*** Source information Section Begins ***
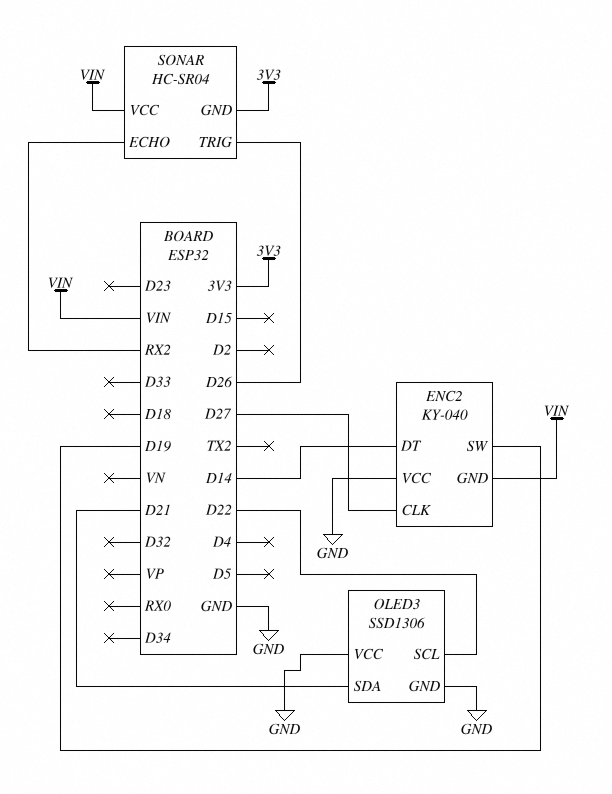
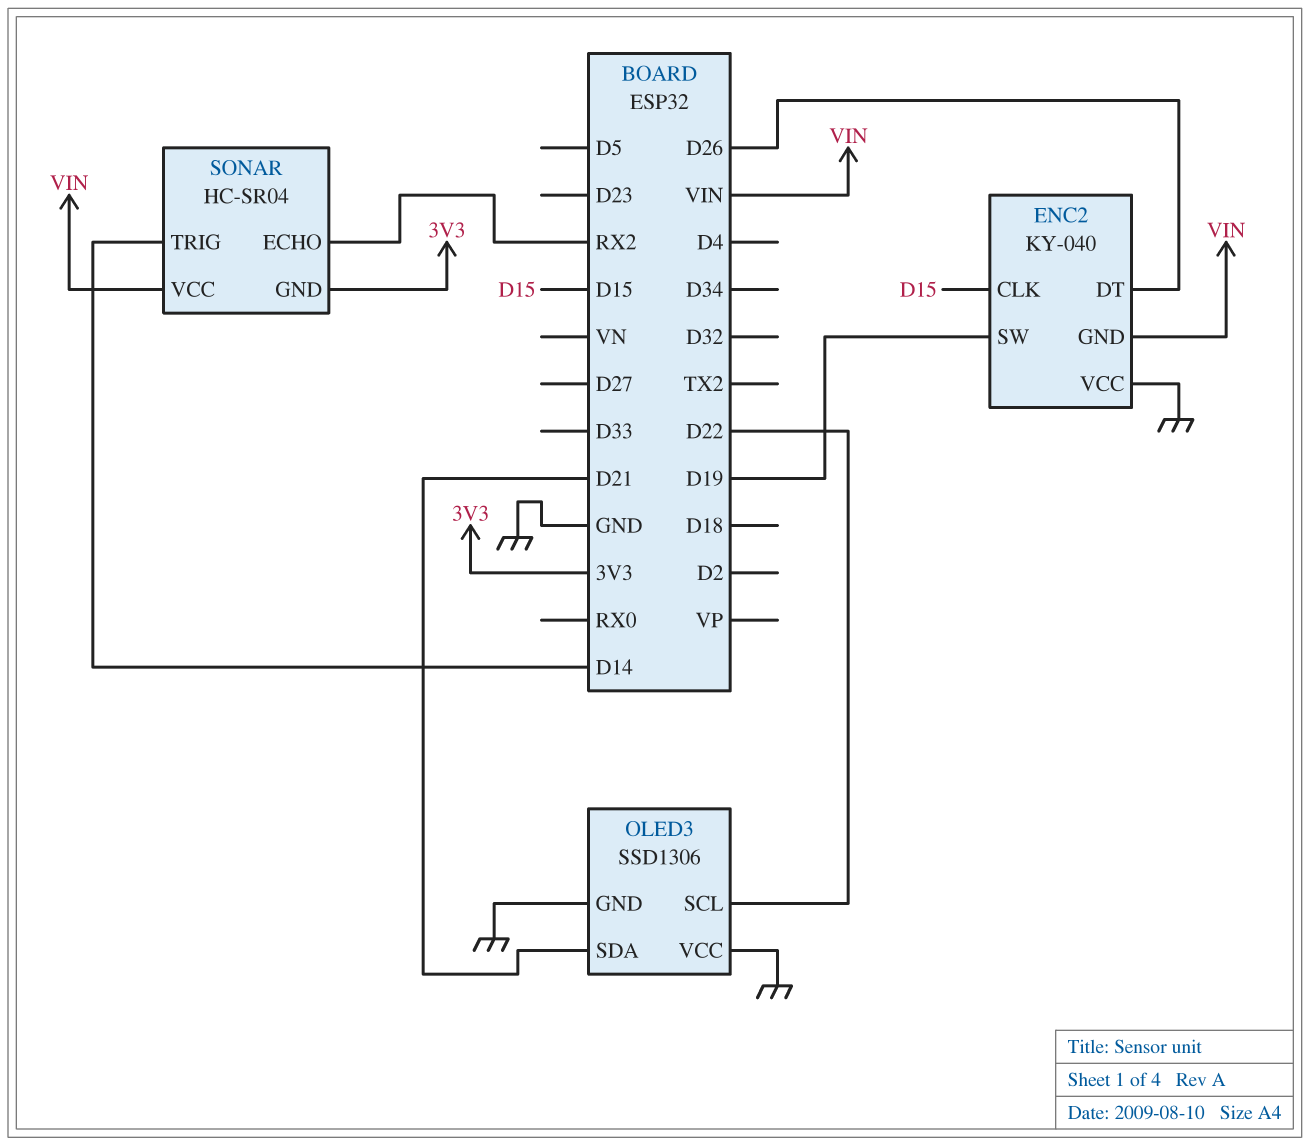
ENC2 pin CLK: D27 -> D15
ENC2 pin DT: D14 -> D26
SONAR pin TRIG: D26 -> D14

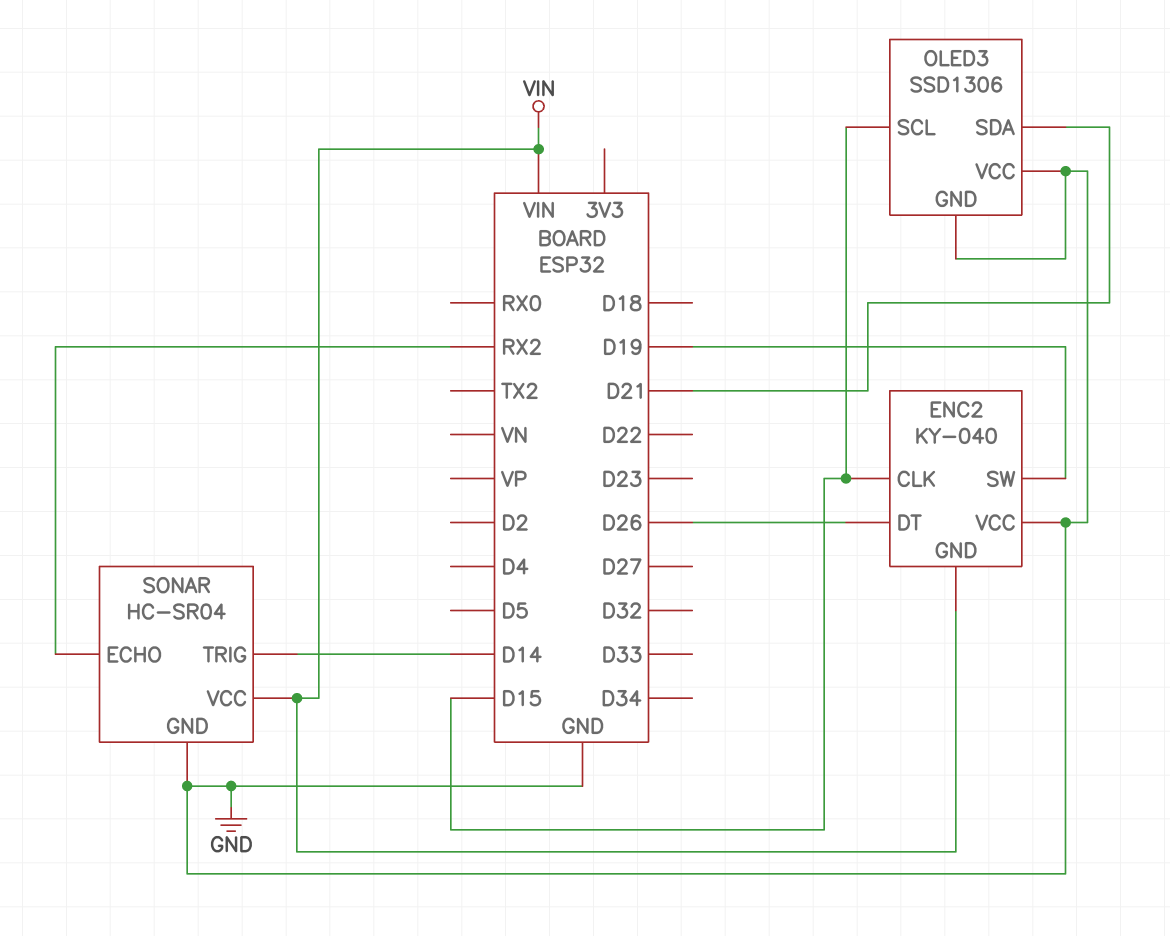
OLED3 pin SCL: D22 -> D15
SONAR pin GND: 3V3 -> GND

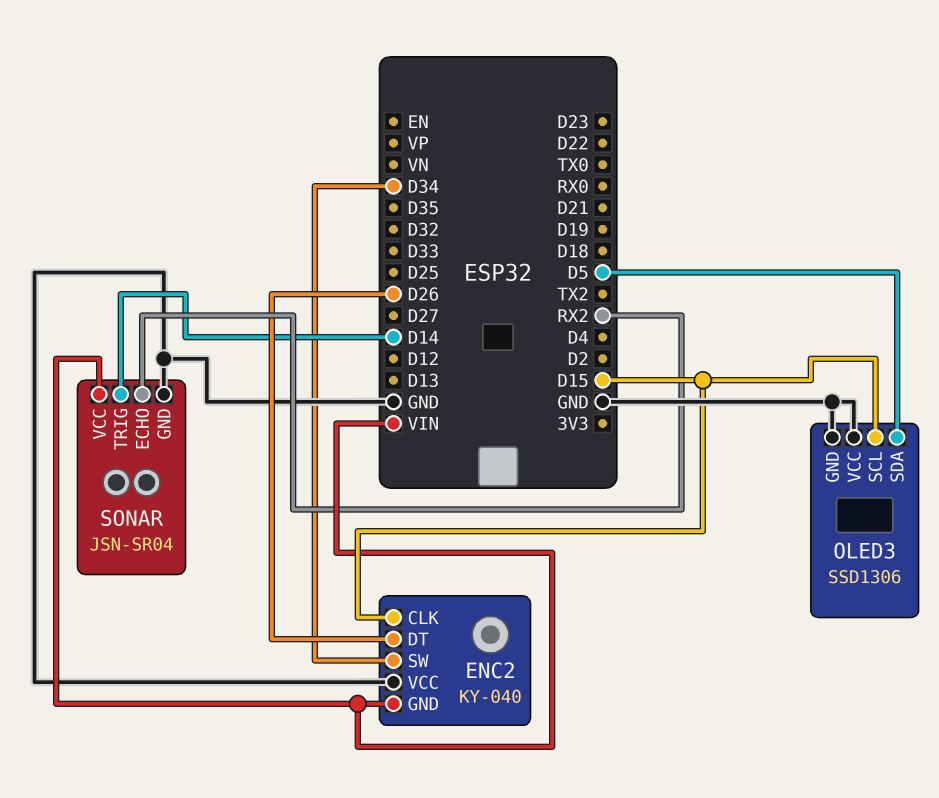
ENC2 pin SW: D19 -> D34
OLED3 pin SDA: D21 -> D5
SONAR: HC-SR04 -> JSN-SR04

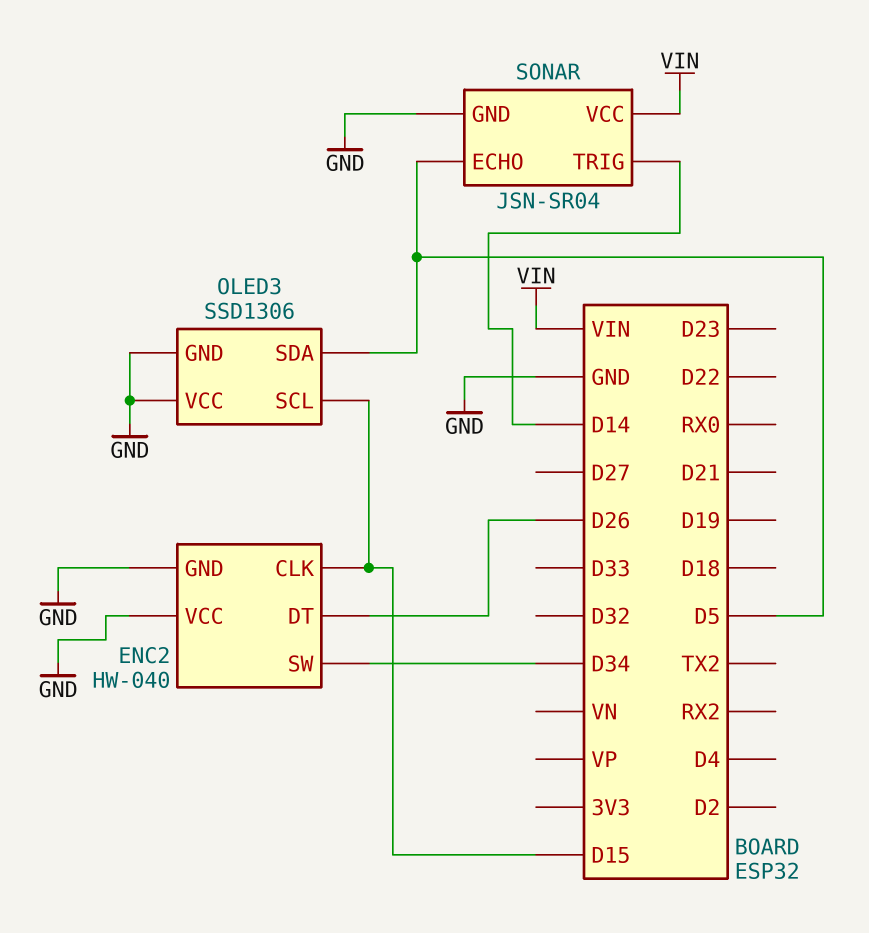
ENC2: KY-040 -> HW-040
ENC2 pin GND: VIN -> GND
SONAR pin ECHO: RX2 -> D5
*** Source information Section Ends ***
*** Source information Section Begins ***
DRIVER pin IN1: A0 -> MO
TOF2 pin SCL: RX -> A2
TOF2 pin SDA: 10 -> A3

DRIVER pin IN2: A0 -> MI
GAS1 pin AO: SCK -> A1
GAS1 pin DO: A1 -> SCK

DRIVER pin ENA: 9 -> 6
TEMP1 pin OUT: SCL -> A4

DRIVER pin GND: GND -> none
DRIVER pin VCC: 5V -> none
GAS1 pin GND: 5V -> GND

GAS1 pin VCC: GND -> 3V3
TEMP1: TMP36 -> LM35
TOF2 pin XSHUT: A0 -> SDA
*** Source information Section Ends ***
*** Source information Section Begins ***
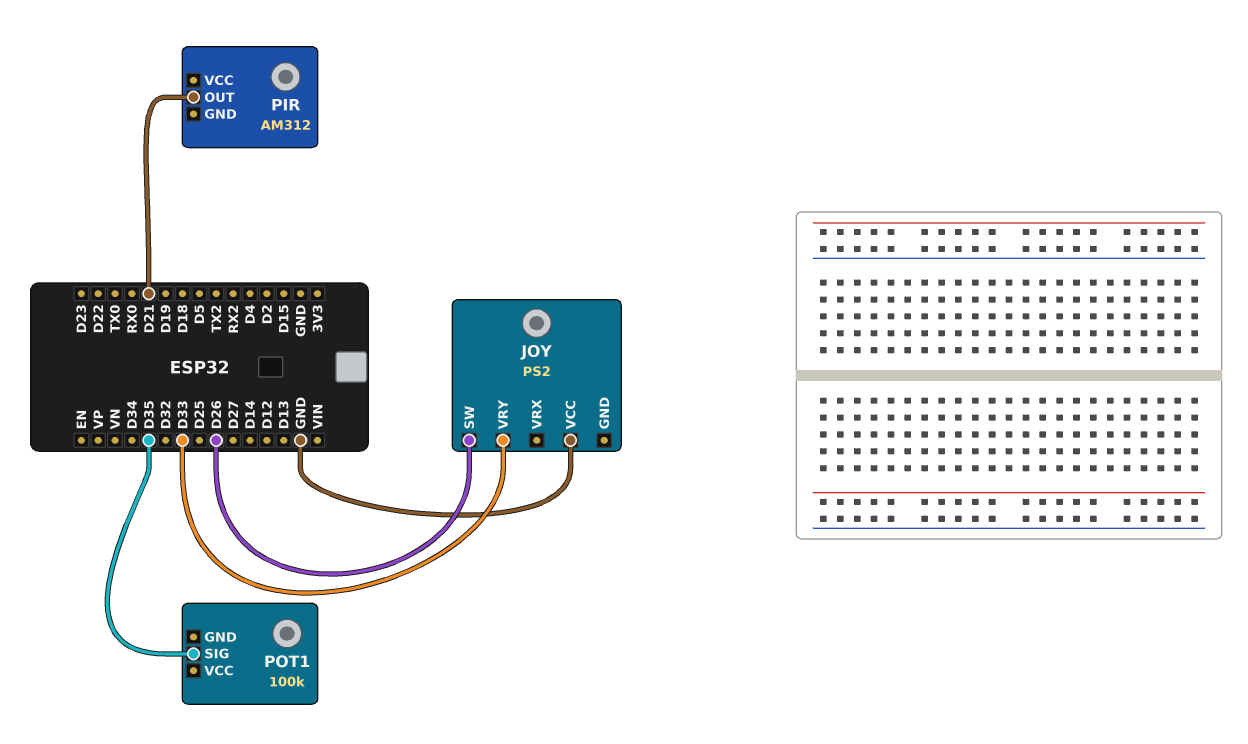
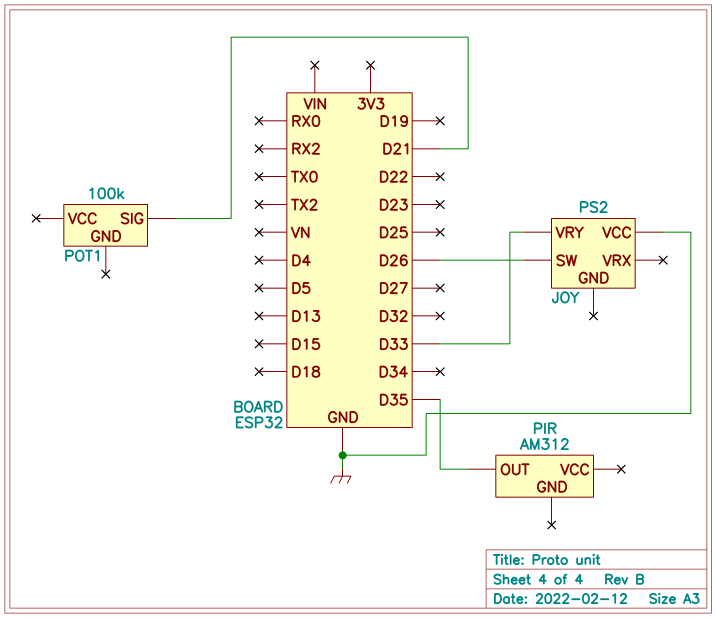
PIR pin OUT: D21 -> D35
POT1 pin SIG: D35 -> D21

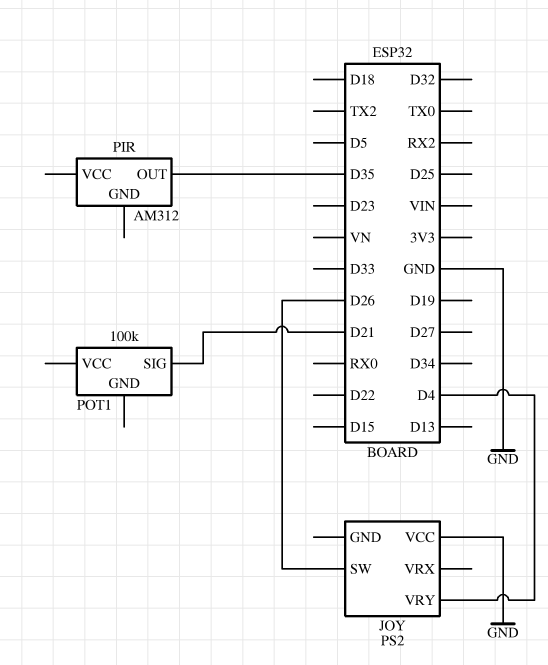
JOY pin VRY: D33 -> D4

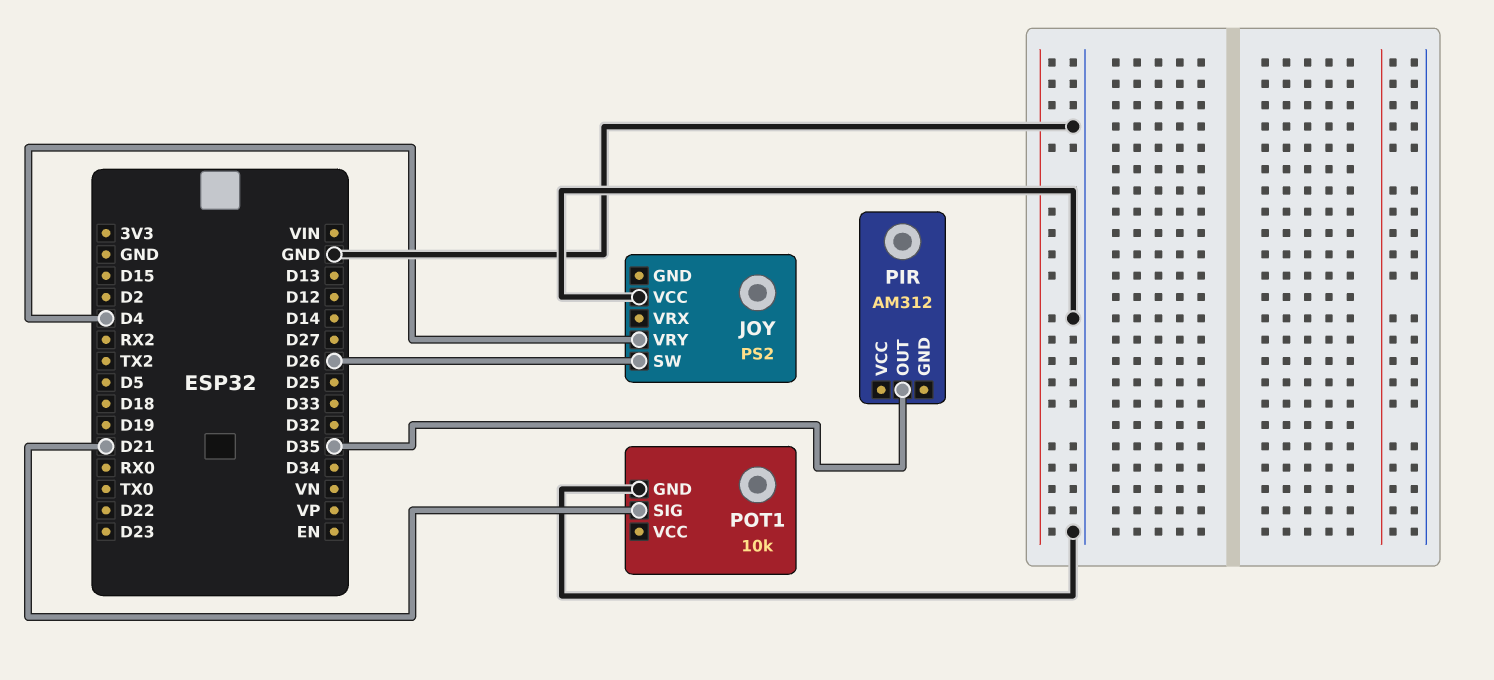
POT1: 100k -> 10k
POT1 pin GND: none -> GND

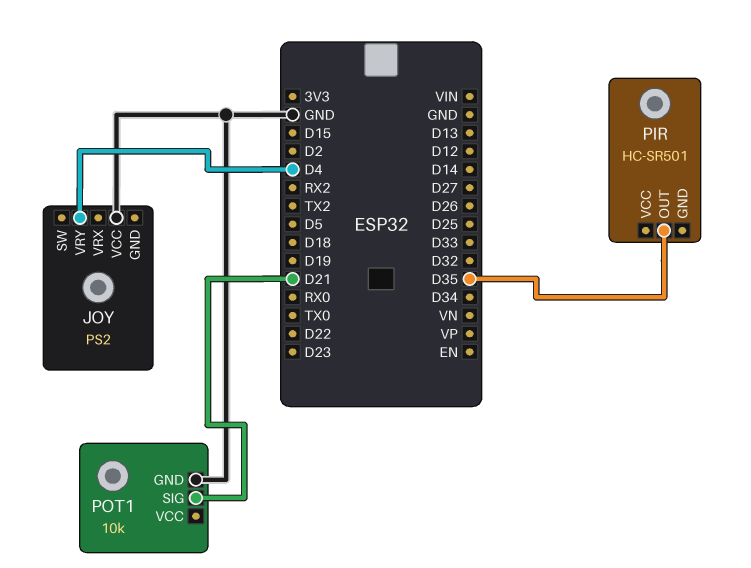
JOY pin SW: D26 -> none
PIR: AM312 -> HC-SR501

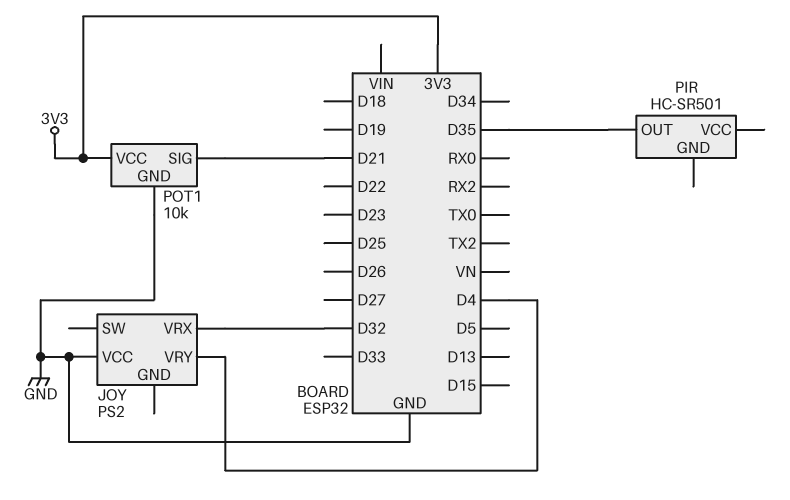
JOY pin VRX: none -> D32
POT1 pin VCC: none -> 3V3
*** Source information Section Ends ***
Your objective> Although pictures appear among the records above, none are to be output; print exactly the lines from the line containing "ENC2 pin CLK: D27 -> D15" through the line containing "ENC2 pin GND: VIN -> GND".

Completed exercise>
ENC2 pin CLK: D27 -> D15
ENC2 pin DT: D14 -> D26
SONAR pin TRIG: D26 -> D14

OLED3 pin SCL: D22 -> D15
SONAR pin GND: 3V3 -> GND

ENC2 pin SW: D19 -> D34
OLED3 pin SDA: D21 -> D5
SONAR: HC-SR04 -> JSN-SR04

ENC2: KY-040 -> HW-040
ENC2 pin GND: VIN -> GND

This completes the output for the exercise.